> ASSIGNMENT
The entries that follow should be reproduced exactly, with no images carried over.

**** EXERCISE MATERIALS ****

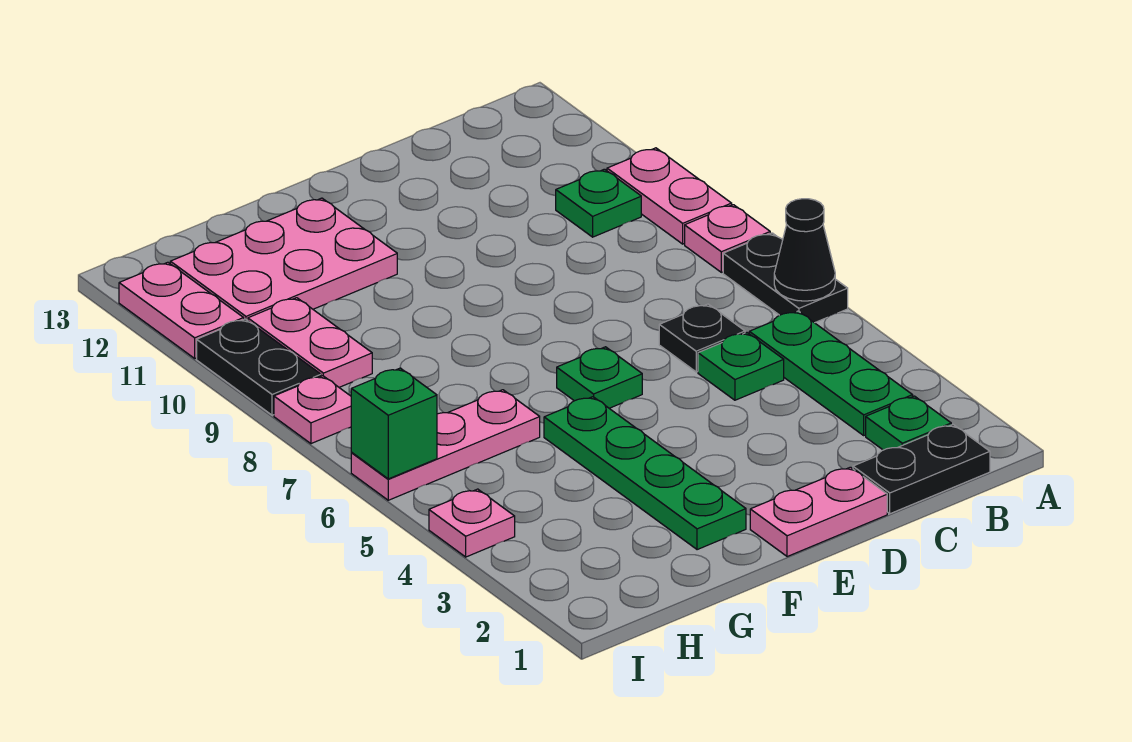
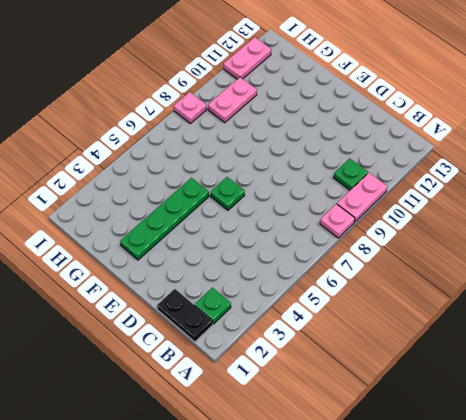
none -> black plate A6:A7 level 1
none -> green plate B3:B5 level 1
none -> green plate C5 level 1

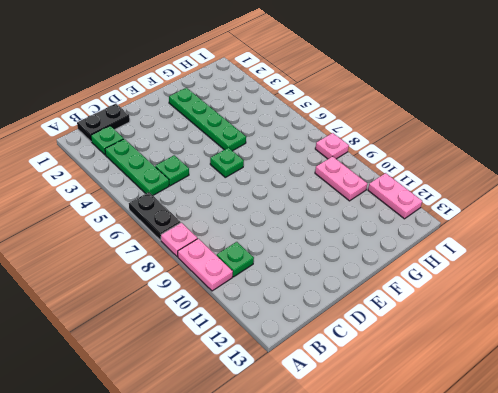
none -> black plate C6 level 1
none -> pink plate D1:E1 level 1
none -> pink plate F11:H12 level 1

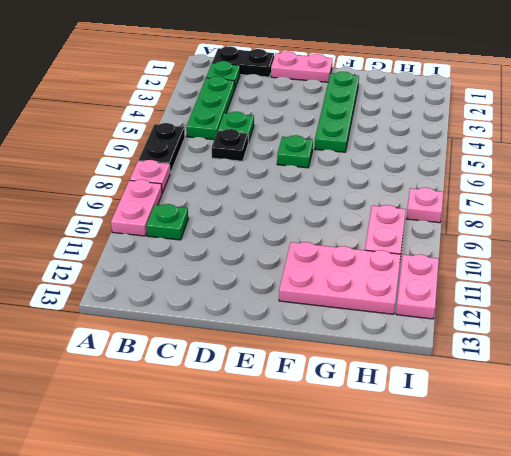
none -> pink plate G6:I6 level 1
none -> pink plate I4 level 1
none -> black plate I9:I10 level 1

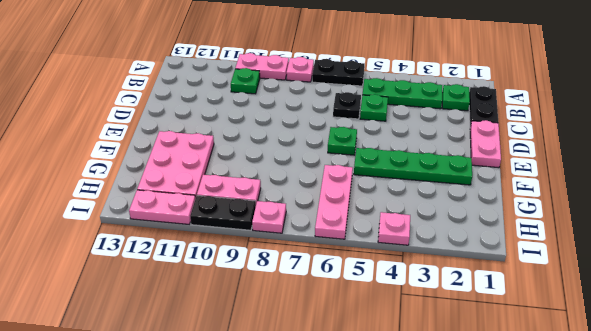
none -> black cone A6 level 2
none -> green brick I6 level 2

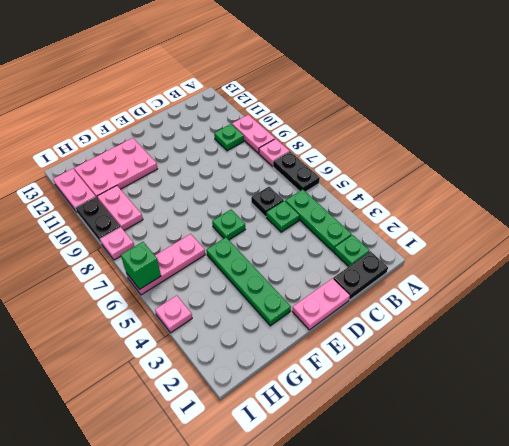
none -> black cone A6 level 2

****

> SOLUTION BELOW
none -> black plate A6:A7 level 1
none -> green plate B3:B5 level 1
none -> green plate C5 level 1

none -> black plate C6 level 1
none -> pink plate D1:E1 level 1
none -> pink plate F11:H12 level 1

none -> pink plate G6:I6 level 1
none -> pink plate I4 level 1
none -> black plate I9:I10 level 1

none -> black cone A6 level 2
none -> green brick I6 level 2

none -> black cone A6 level 2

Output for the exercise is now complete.